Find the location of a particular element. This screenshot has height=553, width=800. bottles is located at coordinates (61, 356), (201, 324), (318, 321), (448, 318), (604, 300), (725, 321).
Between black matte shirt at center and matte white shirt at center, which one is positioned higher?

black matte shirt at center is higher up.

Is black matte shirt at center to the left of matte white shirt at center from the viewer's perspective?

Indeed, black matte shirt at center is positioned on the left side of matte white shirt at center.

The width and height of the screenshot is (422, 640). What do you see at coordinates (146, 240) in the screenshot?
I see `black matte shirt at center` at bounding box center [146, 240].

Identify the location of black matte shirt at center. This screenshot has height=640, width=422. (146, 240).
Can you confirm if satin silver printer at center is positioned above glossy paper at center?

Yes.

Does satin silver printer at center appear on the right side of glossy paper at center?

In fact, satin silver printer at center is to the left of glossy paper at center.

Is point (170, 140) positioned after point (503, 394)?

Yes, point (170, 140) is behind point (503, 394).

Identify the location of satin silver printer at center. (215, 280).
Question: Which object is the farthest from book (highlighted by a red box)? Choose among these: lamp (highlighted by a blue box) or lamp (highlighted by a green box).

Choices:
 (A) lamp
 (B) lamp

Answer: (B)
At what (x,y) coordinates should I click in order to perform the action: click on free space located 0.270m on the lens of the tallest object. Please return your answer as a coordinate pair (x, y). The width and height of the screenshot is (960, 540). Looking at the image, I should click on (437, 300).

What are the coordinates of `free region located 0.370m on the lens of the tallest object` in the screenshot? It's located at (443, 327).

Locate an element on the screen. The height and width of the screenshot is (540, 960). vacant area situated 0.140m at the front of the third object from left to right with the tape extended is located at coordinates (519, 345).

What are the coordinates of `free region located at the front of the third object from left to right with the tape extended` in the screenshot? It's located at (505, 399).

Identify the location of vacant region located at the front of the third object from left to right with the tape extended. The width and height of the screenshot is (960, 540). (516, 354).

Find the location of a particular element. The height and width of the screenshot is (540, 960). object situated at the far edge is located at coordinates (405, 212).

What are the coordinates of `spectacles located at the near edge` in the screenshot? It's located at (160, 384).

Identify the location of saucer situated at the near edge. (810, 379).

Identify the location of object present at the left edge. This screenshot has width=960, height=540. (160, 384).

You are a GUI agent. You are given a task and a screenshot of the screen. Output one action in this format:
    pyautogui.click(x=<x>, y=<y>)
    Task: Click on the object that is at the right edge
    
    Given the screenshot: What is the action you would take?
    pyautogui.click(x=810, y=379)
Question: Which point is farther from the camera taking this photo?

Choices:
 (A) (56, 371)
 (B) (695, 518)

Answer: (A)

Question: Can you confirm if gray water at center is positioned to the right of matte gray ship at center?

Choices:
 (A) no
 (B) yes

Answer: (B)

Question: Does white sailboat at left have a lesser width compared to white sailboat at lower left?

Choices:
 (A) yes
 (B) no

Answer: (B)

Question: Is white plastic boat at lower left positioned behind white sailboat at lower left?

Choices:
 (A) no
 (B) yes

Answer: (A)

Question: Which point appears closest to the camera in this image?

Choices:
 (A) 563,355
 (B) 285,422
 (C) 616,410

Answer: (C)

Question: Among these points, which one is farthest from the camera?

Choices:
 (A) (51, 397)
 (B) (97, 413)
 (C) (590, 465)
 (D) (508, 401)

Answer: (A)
________________
Print the entire listing above verbatim, line for line, with no changes.

YOUR SOLUTION
Find the location of a particular element. This screenshot has height=553, width=800. bottles is located at coordinates (61, 356), (201, 324), (318, 321), (448, 318), (604, 300), (725, 321).
Between black matte shirt at center and matte white shirt at center, which one is positioned higher?

black matte shirt at center is higher up.

Is black matte shirt at center to the left of matte white shirt at center from the viewer's perspective?

Indeed, black matte shirt at center is positioned on the left side of matte white shirt at center.

The width and height of the screenshot is (422, 640). What do you see at coordinates (146, 240) in the screenshot?
I see `black matte shirt at center` at bounding box center [146, 240].

Identify the location of black matte shirt at center. This screenshot has height=640, width=422. (146, 240).
Can you confirm if satin silver printer at center is positioned above glossy paper at center?

Yes.

Does satin silver printer at center appear on the right side of glossy paper at center?

In fact, satin silver printer at center is to the left of glossy paper at center.

Is point (170, 140) positioned after point (503, 394)?

Yes, point (170, 140) is behind point (503, 394).

Identify the location of satin silver printer at center. (215, 280).
Question: Which object is the farthest from book (highlighted by a red box)? Choose among these: lamp (highlighted by a blue box) or lamp (highlighted by a green box).

Choices:
 (A) lamp
 (B) lamp

Answer: (B)
At what (x,y) coordinates should I click in order to perform the action: click on free space located 0.270m on the lens of the tallest object. Please return your answer as a coordinate pair (x, y). The width and height of the screenshot is (960, 540). Looking at the image, I should click on (437, 300).

What are the coordinates of `free region located 0.370m on the lens of the tallest object` in the screenshot? It's located at (443, 327).

Locate an element on the screen. The height and width of the screenshot is (540, 960). vacant area situated 0.140m at the front of the third object from left to right with the tape extended is located at coordinates (519, 345).

What are the coordinates of `free region located at the front of the third object from left to right with the tape extended` in the screenshot? It's located at (505, 399).

Identify the location of vacant region located at the front of the third object from left to right with the tape extended. The width and height of the screenshot is (960, 540). (516, 354).

Find the location of a particular element. The height and width of the screenshot is (540, 960). object situated at the far edge is located at coordinates (405, 212).

What are the coordinates of `spectacles located at the near edge` in the screenshot? It's located at (160, 384).

Identify the location of saucer situated at the near edge. (810, 379).

Identify the location of object present at the left edge. This screenshot has width=960, height=540. (160, 384).

You are a GUI agent. You are given a task and a screenshot of the screen. Output one action in this format:
    pyautogui.click(x=<x>, y=<y>)
    Task: Click on the object that is at the right edge
    
    Given the screenshot: What is the action you would take?
    pyautogui.click(x=810, y=379)
Question: Which point is farther from the camera taking this photo?

Choices:
 (A) (56, 371)
 (B) (695, 518)

Answer: (A)

Question: Can you confirm if gray water at center is positioned to the right of matte gray ship at center?

Choices:
 (A) no
 (B) yes

Answer: (B)

Question: Does white sailboat at left have a lesser width compared to white sailboat at lower left?

Choices:
 (A) yes
 (B) no

Answer: (B)

Question: Is white plastic boat at lower left positioned behind white sailboat at lower left?

Choices:
 (A) no
 (B) yes

Answer: (A)

Question: Which point appears closest to the camera in this image?

Choices:
 (A) 563,355
 (B) 285,422
 (C) 616,410

Answer: (C)

Question: Among these points, which one is farthest from the camera?

Choices:
 (A) (51, 397)
 (B) (97, 413)
 (C) (590, 465)
 (D) (508, 401)

Answer: (A)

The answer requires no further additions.